BEGIN Extracted entries

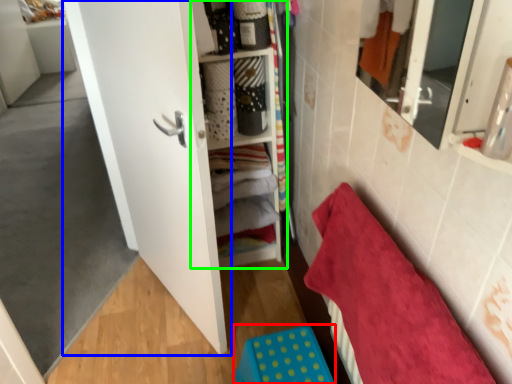
Question: Which object is positioned farthest from step stool (highlighted by a red box)? Select from door (highlighted by a blue box) and cabinet (highlighted by a green box).

Choices:
 (A) door
 (B) cabinet

Answer: (B)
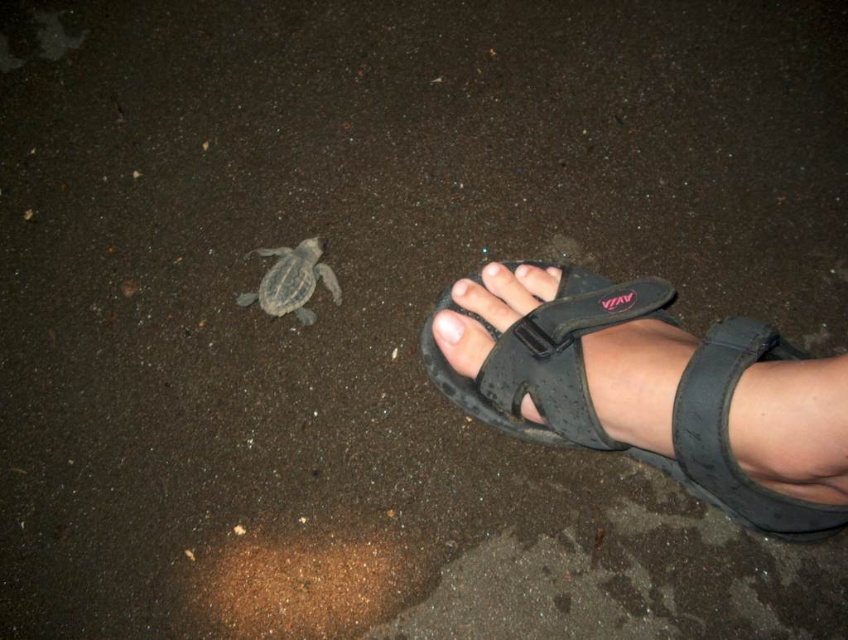
Question: Is pale skin toe at center further to the viewer compared to matte black toe at center?

Choices:
 (A) yes
 (B) no

Answer: (B)

Question: Is smooth skin toe at center to the right of matte black toe at center from the viewer's perspective?

Choices:
 (A) no
 (B) yes

Answer: (A)

Question: Considering the real-world distances, which object is farthest from the smooth skin toe at center?

Choices:
 (A) pale skin toe at center
 (B) black synthetic sandal at lower right
 (C) smooth gray turtle at lower left

Answer: (B)

Question: Considering the real-world distances, which object is closest to the matte black toe at center?

Choices:
 (A) smooth gray turtle at lower left
 (B) black synthetic sandal at lower right
 (C) smooth skin toe at center

Answer: (C)

Question: Can you confirm if smooth gray turtle at lower left is wider than pale skin toe at center?

Choices:
 (A) no
 (B) yes

Answer: (B)

Question: Among these objects, which one is farthest from the camera?

Choices:
 (A) pale skin toe at center
 (B) black synthetic sandal at lower right
 (C) smooth gray turtle at lower left

Answer: (C)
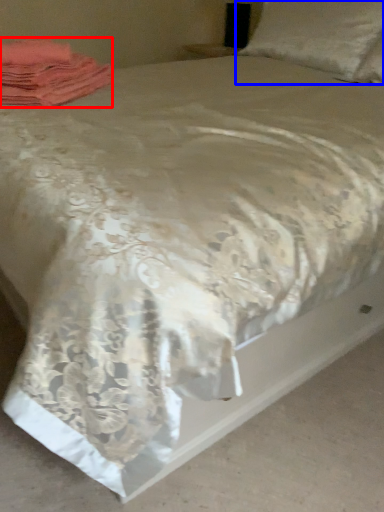
Question: Which of the following is the closest to the observer, material (highlighted by a red box) or pillow (highlighted by a blue box)?

Choices:
 (A) material
 (B) pillow

Answer: (A)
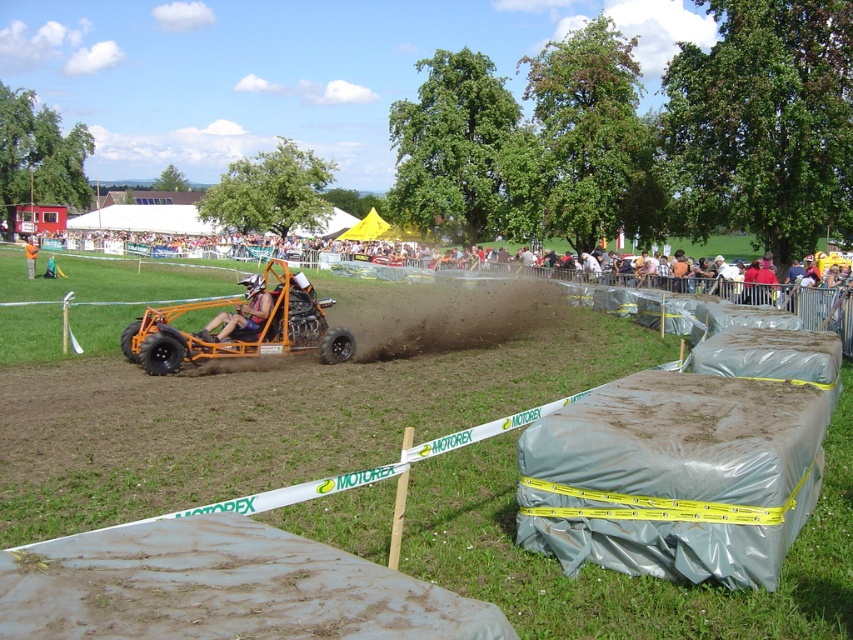
Is point (824, 604) in front of point (27, 257)?

That is True.

Which is above, gray plastic barrier at center or orange fabric person at center?

orange fabric person at center is above.

Who is more forward, (641, 588) or (35, 252)?

Point (641, 588) is more forward.

Image resolution: width=853 pixels, height=640 pixels. I want to click on gray plastic barrier at center, so click(254, 394).

Can you confirm if gray plastic barrier at center is wider than orange metallic go-kart at center?

No.

Which is in front, point (108, 371) or point (791, 296)?

Point (108, 371) is more forward.

The width and height of the screenshot is (853, 640). Find the location of `gray plastic barrier at center`. gray plastic barrier at center is located at coordinates pos(254,394).

From the picture: Is gray plastic barrier at center taller than orange matte/rough monster truck at center?

Yes, gray plastic barrier at center is taller than orange matte/rough monster truck at center.

Is point (566, 596) farther from camera compared to point (339, 336)?

No, (566, 596) is in front of (339, 336).

Where is `gray plastic barrier at center`? This screenshot has height=640, width=853. gray plastic barrier at center is located at coordinates (254, 394).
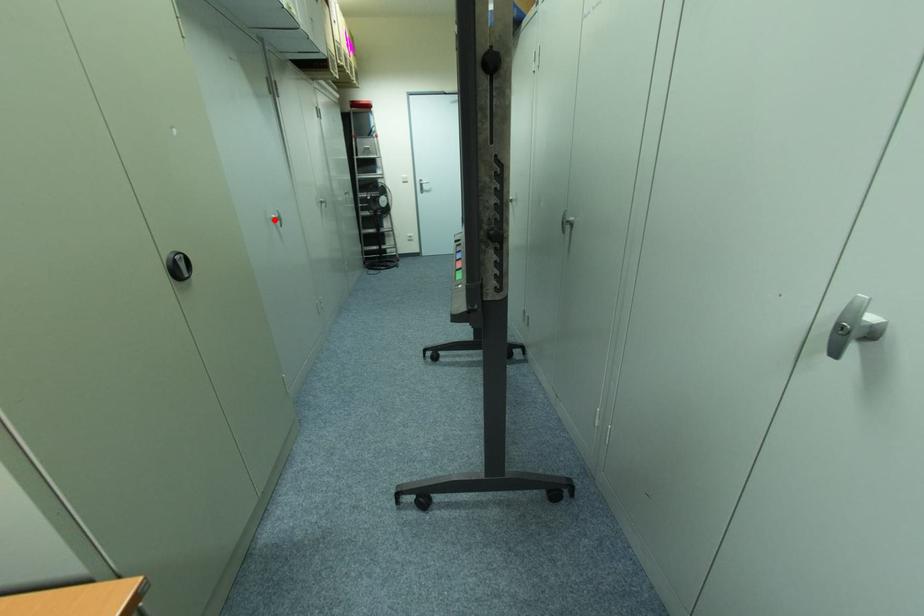
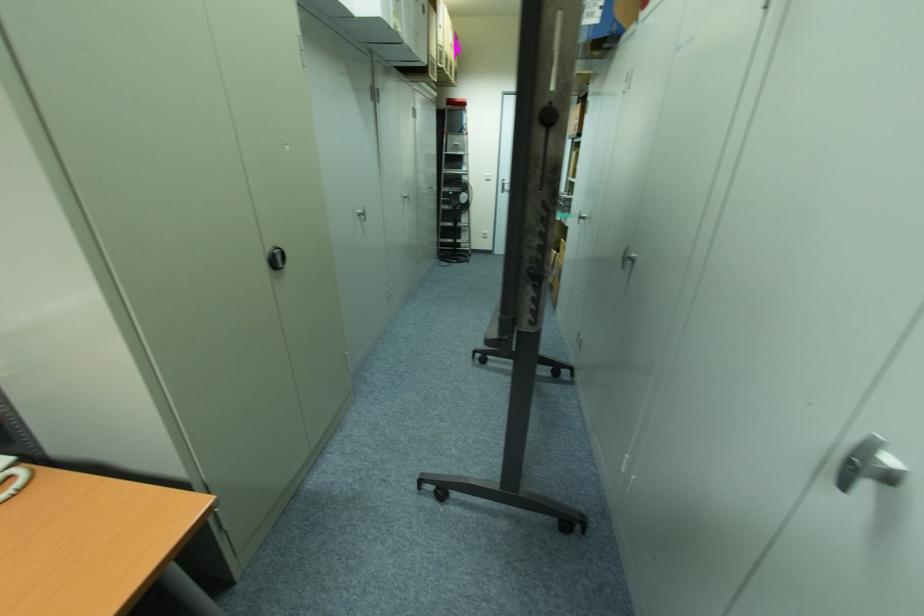
The point at the highlighted location is marked in the first image. Where is the corresponding point in the second image?

(361, 215)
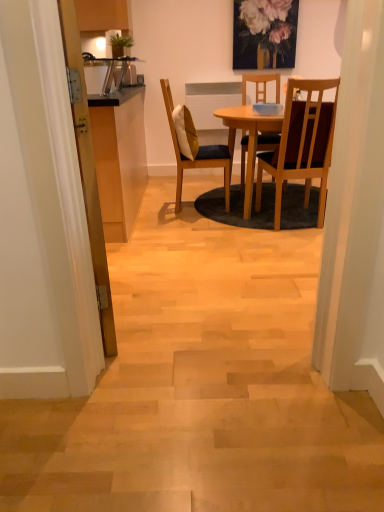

END Extracted entries

About this task: Transcribe everything from the line containing "Is point (566, 596)" down to the end of the rows, including both ends, and leave the pictures out of your answer.

Exercise output:
Is point (566, 596) farther from camera compared to point (339, 336)?

No, (566, 596) is in front of (339, 336).

Where is `gray plastic barrier at center`? This screenshot has height=640, width=853. gray plastic barrier at center is located at coordinates (254, 394).
The point at the highlighted location is marked in the first image. Where is the corresponding point in the second image?

(361, 215)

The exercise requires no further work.